**LISTED RECORDS**
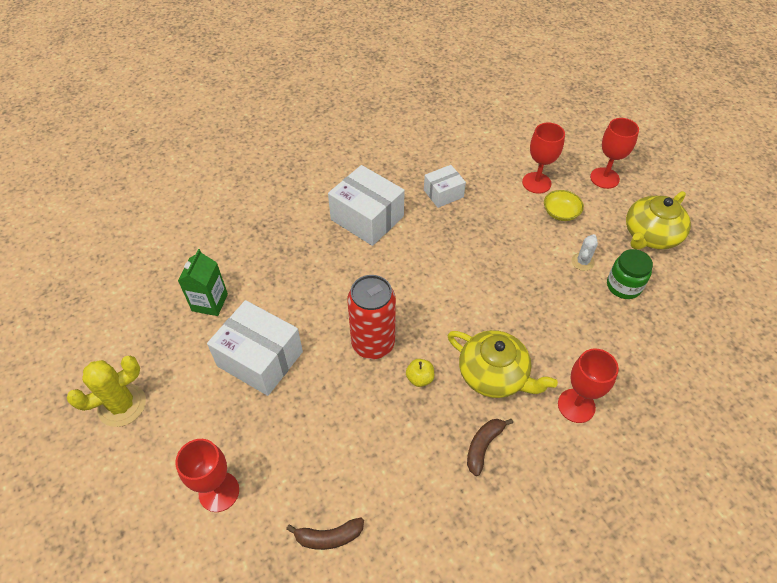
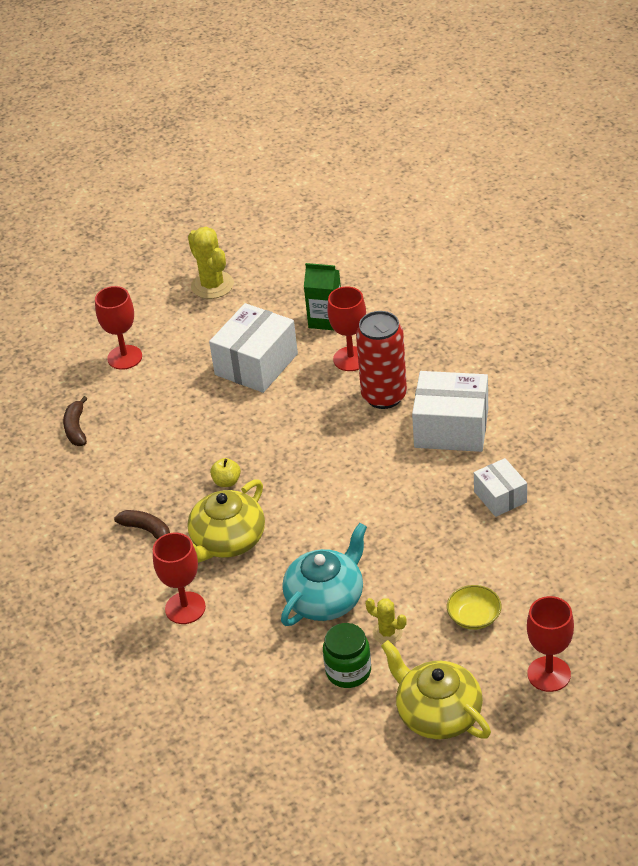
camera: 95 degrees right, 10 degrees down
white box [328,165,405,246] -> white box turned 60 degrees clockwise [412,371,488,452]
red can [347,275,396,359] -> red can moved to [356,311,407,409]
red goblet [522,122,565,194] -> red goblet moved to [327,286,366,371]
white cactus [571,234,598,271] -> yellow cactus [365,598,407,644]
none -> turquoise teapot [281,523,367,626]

==

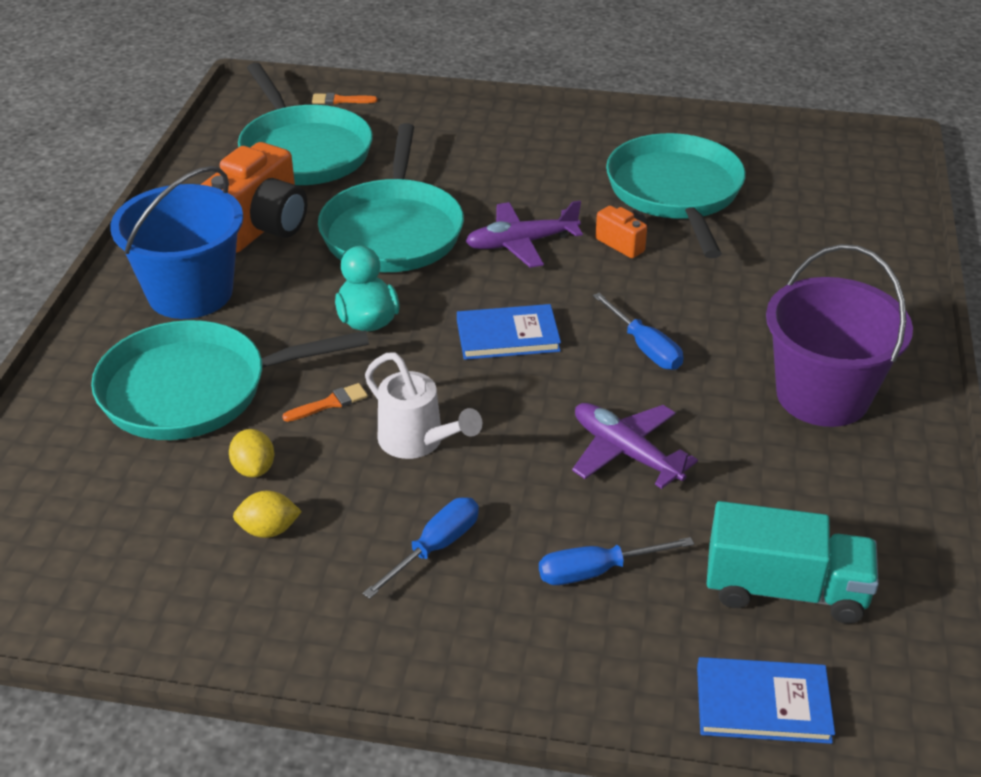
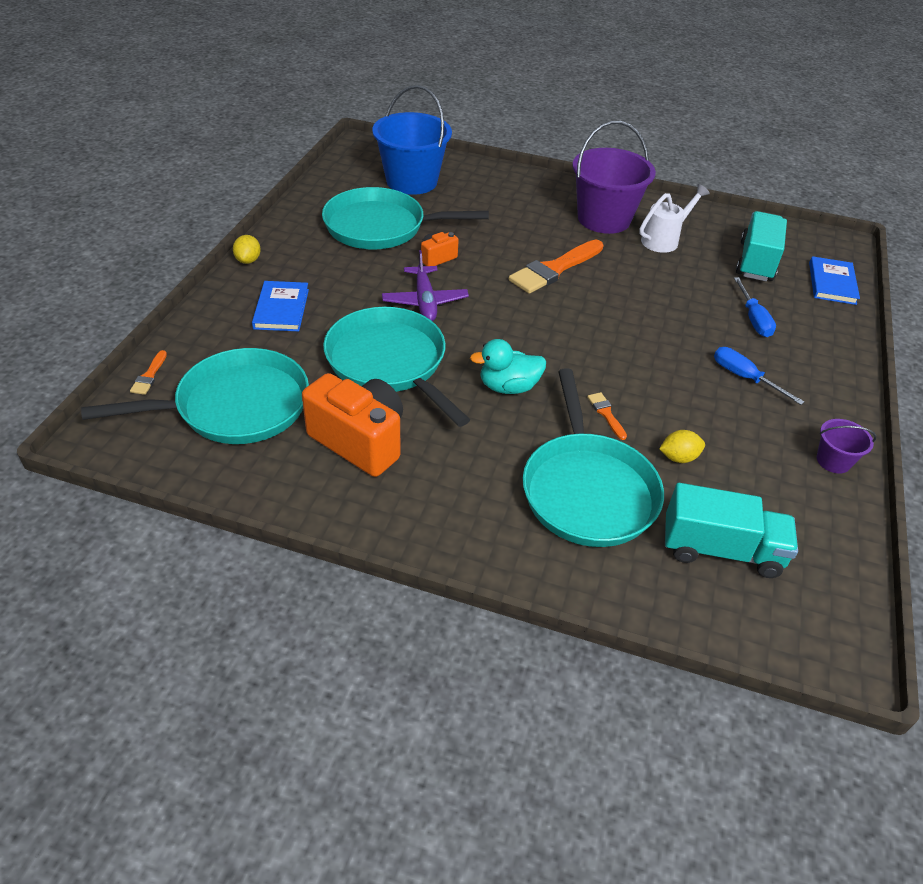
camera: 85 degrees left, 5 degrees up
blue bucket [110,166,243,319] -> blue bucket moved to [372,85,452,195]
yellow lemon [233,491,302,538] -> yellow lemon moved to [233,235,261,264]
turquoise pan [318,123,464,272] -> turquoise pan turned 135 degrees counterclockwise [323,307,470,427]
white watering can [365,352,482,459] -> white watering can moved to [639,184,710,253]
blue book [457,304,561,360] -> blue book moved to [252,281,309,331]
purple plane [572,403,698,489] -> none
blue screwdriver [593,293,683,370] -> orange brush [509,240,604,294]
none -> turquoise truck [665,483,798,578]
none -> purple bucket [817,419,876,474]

**ACTIVITY**
Retype the portion of the data above that starts on the line with "camera: 85 degrees left, 5 degrees up" and finishes on the line with "none -> purple bucket [817,419,876,474]", including both of those lines.

**RESPONSE TO THIS EXERCISE**
camera: 85 degrees left, 5 degrees up
blue bucket [110,166,243,319] -> blue bucket moved to [372,85,452,195]
yellow lemon [233,491,302,538] -> yellow lemon moved to [233,235,261,264]
turquoise pan [318,123,464,272] -> turquoise pan turned 135 degrees counterclockwise [323,307,470,427]
white watering can [365,352,482,459] -> white watering can moved to [639,184,710,253]
blue book [457,304,561,360] -> blue book moved to [252,281,309,331]
purple plane [572,403,698,489] -> none
blue screwdriver [593,293,683,370] -> orange brush [509,240,604,294]
none -> turquoise truck [665,483,798,578]
none -> purple bucket [817,419,876,474]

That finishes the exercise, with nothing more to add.